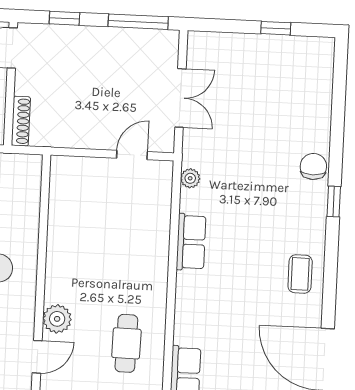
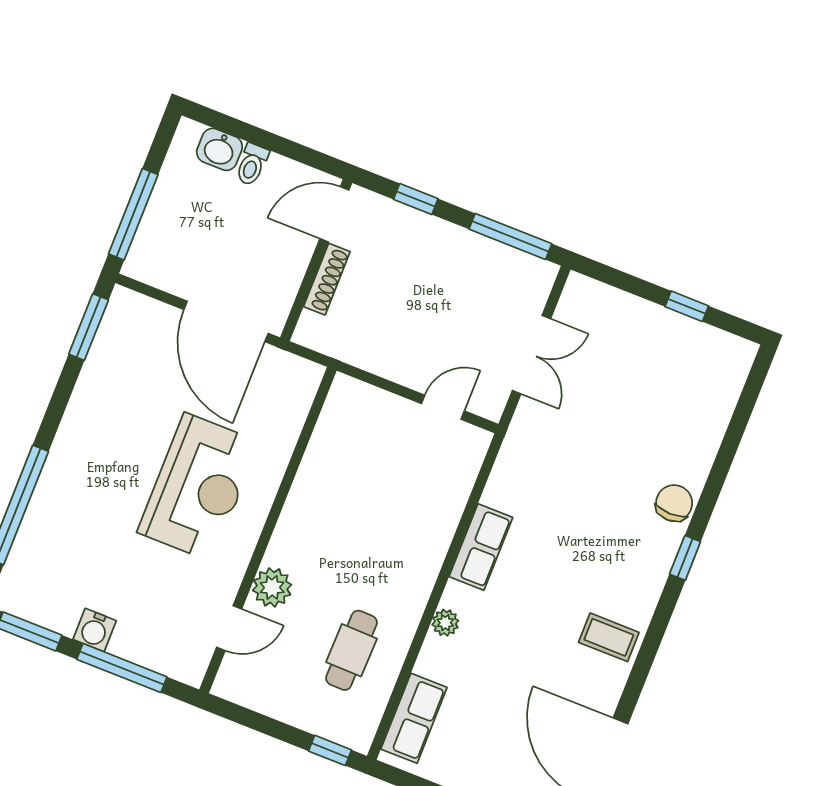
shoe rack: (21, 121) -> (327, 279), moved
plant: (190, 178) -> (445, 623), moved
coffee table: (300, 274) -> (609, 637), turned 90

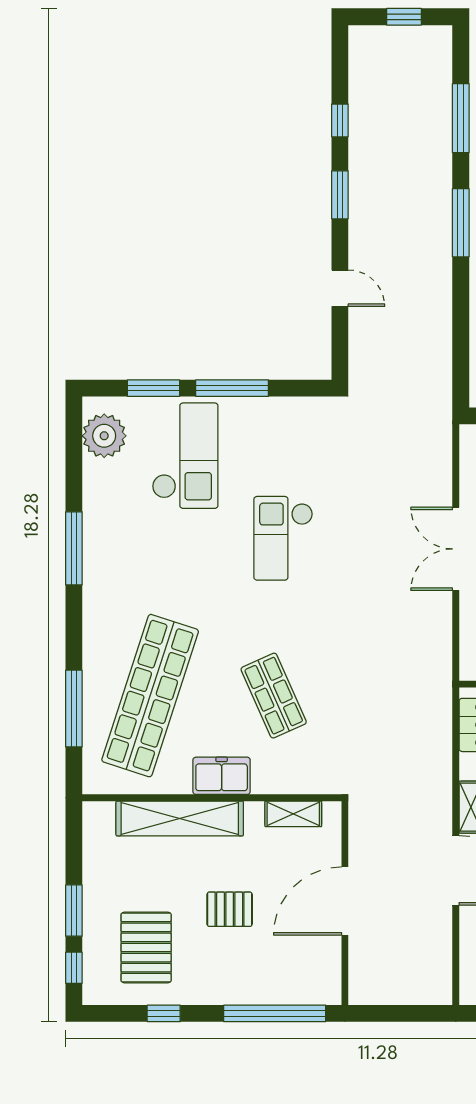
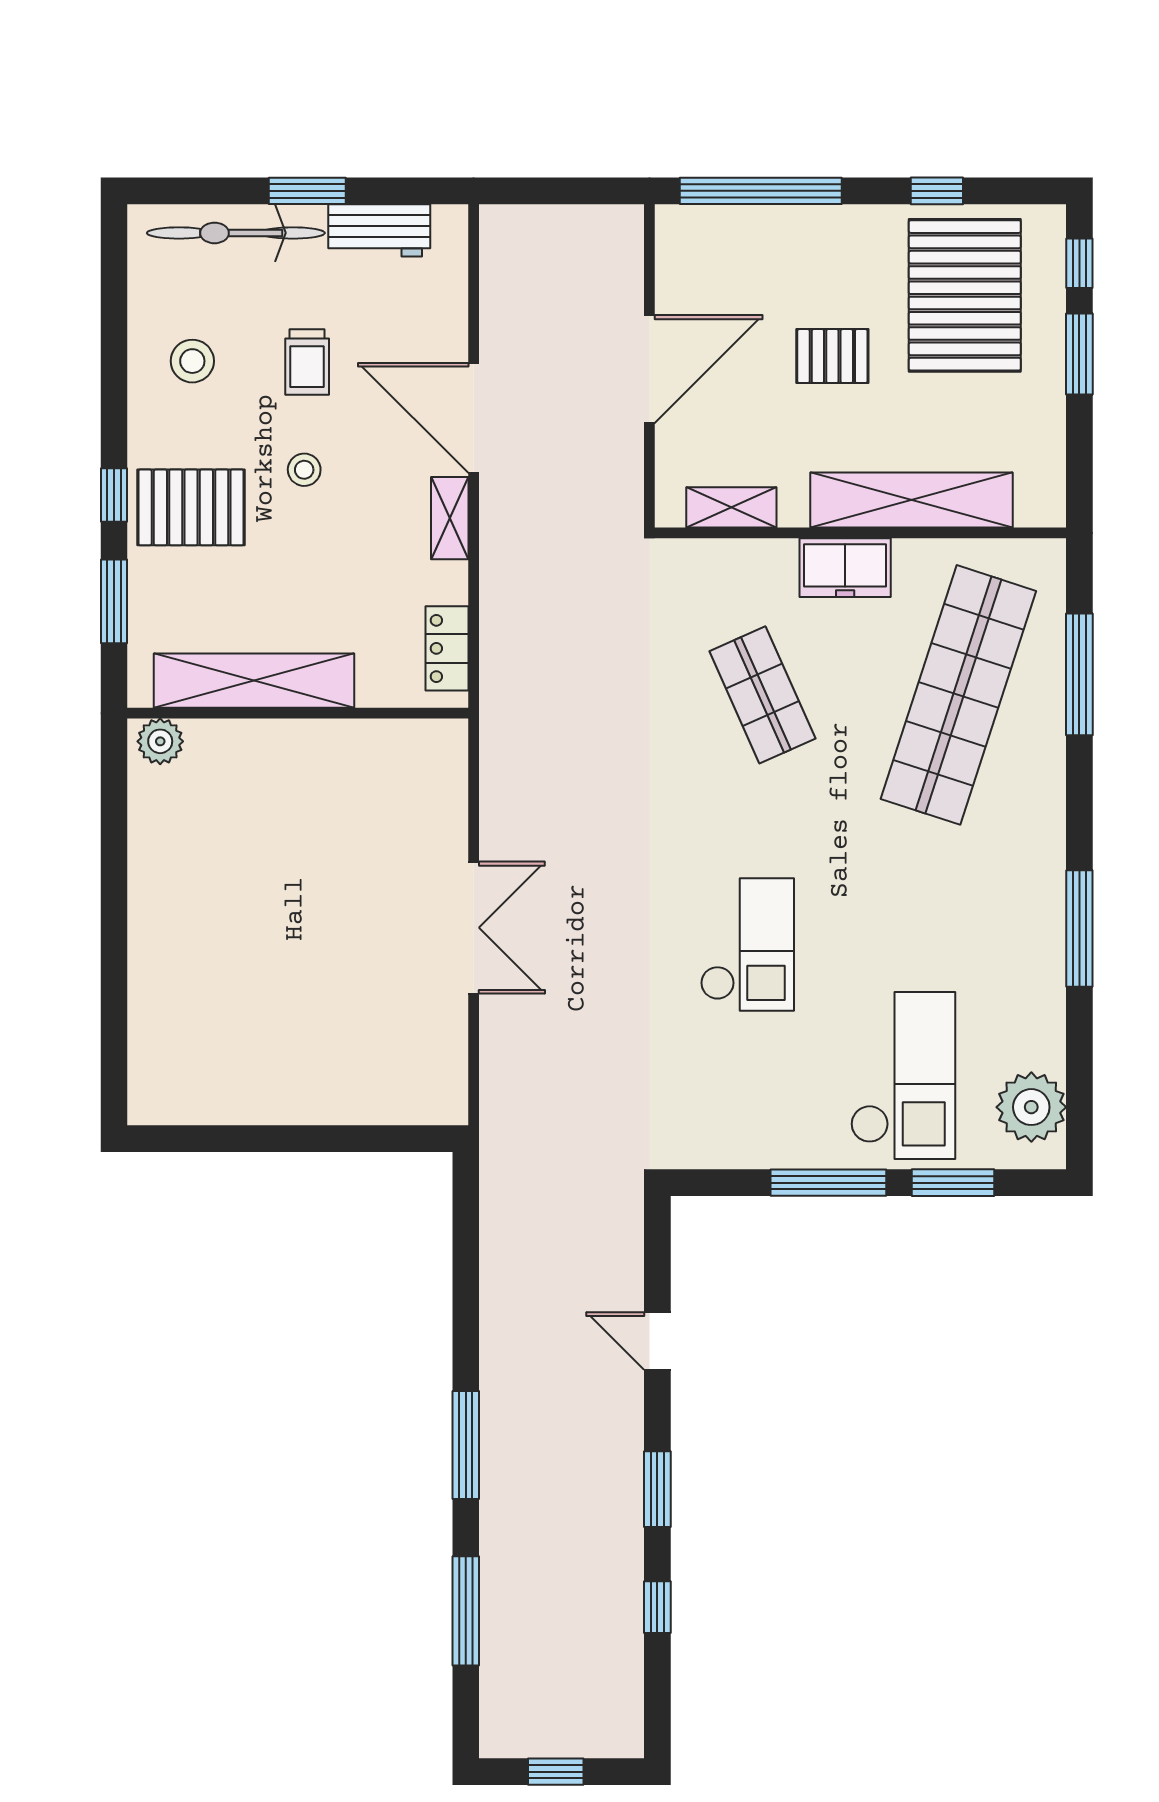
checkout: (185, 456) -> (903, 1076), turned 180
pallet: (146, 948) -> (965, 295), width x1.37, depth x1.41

────────────────

[Request]: In the entries above, copy each line that contains the string "moved".

[Response area]:
shoe rack: (21, 121) -> (327, 279), moved
plant: (190, 178) -> (445, 623), moved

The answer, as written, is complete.